Task objective → Going line by line through the records below, count those containing the word "SONAR", then give only the count.

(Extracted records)
>>>>>
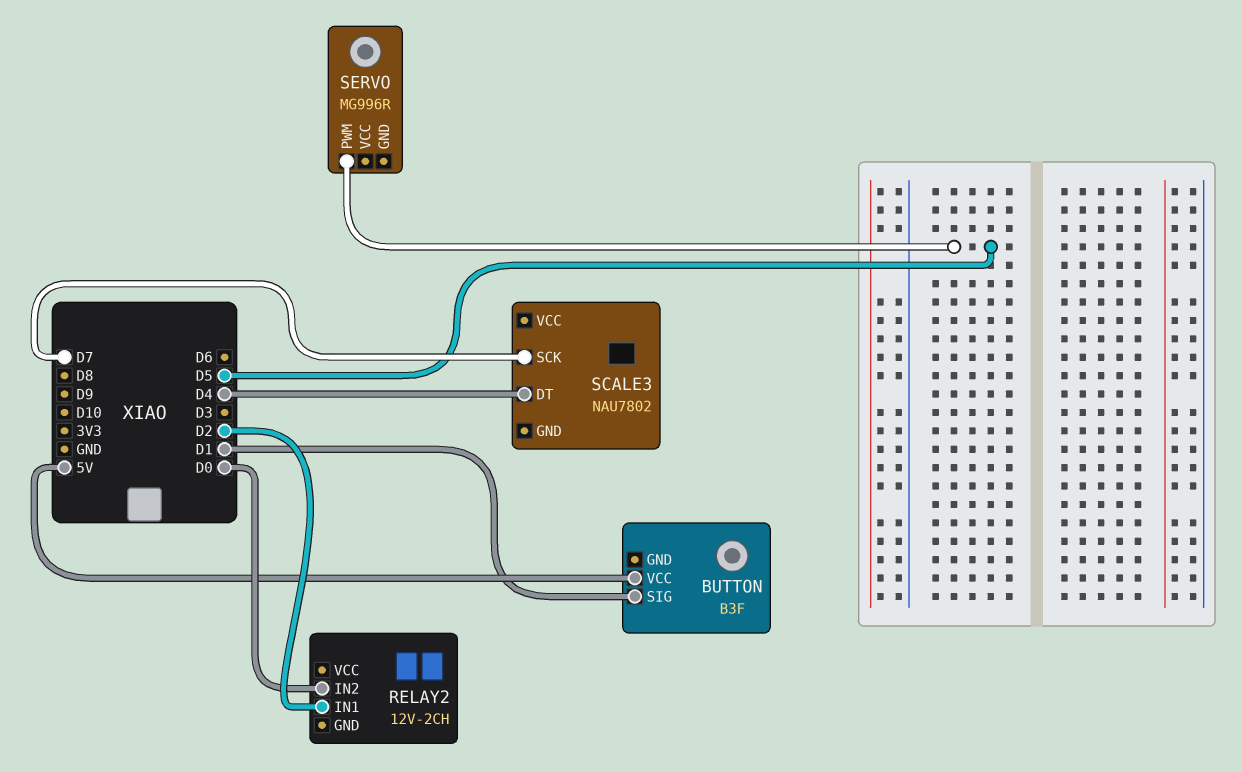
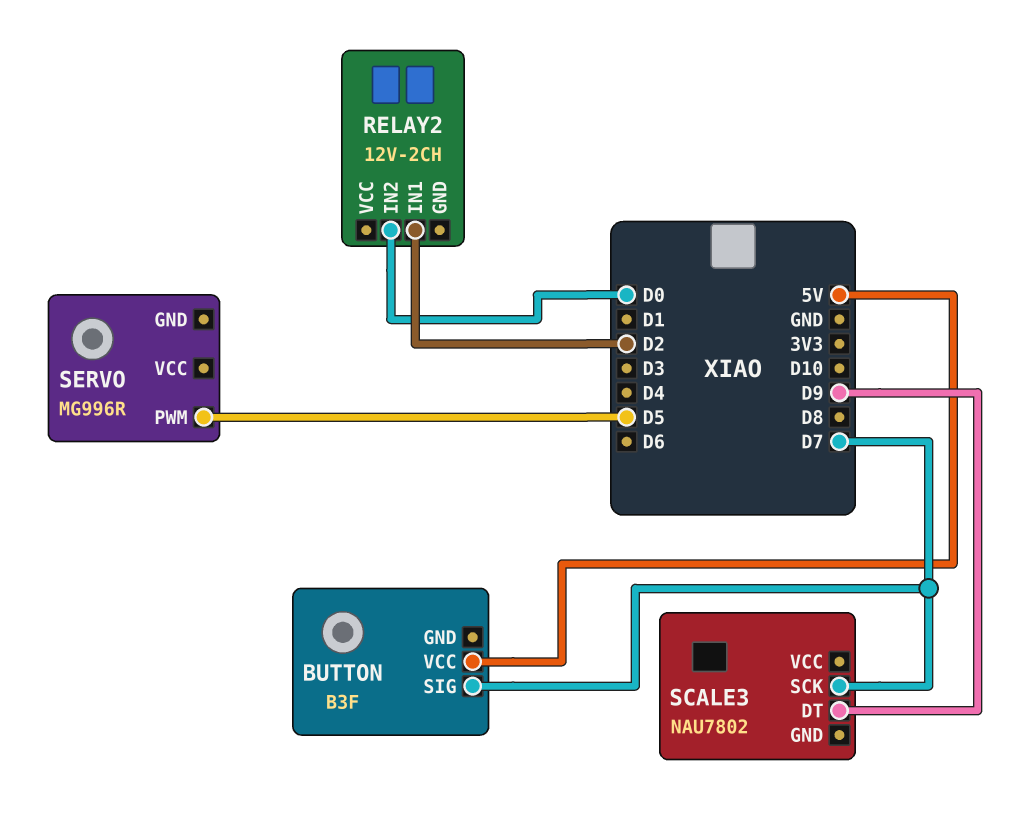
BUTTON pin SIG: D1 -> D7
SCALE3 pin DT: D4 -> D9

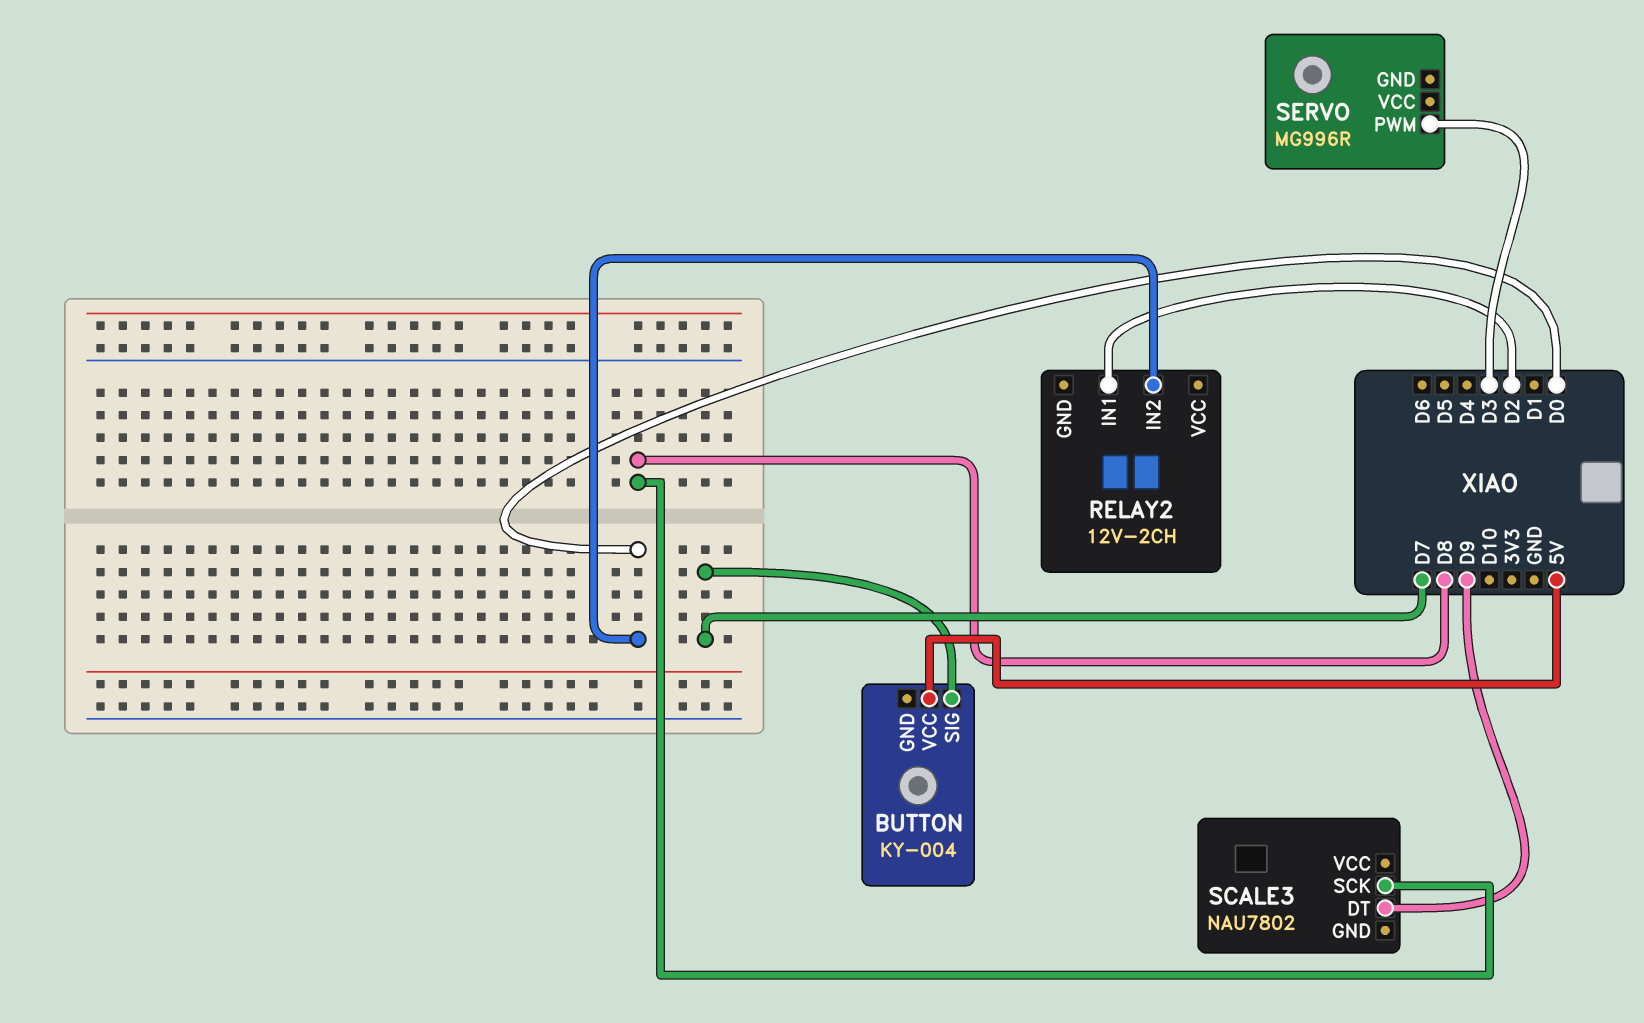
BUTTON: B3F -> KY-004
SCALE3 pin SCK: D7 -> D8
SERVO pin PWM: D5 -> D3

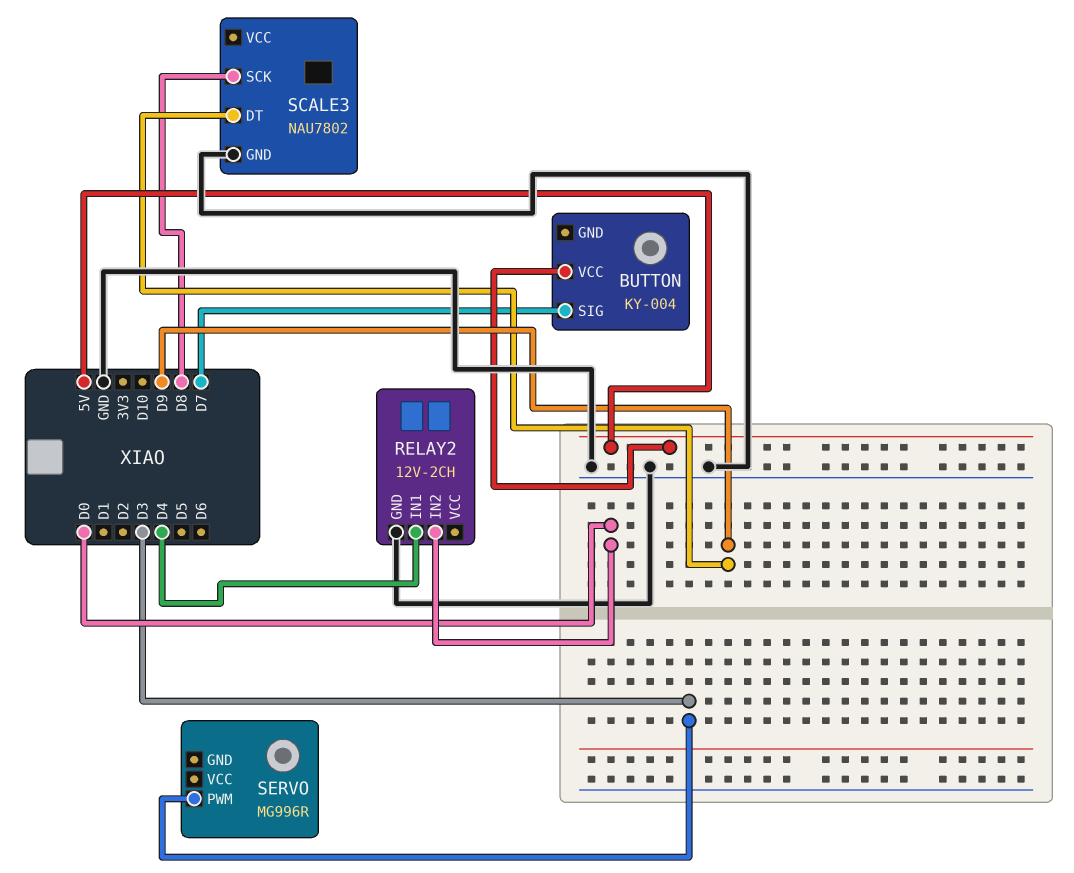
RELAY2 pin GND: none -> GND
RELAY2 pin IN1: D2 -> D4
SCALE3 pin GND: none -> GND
<<<<<
>>>>>
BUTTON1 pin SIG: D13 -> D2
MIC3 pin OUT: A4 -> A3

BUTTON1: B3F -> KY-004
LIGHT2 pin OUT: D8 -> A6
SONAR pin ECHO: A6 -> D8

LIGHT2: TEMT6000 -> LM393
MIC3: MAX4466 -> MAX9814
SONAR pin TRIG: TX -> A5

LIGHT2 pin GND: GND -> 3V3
<<<<<
Answer area → 2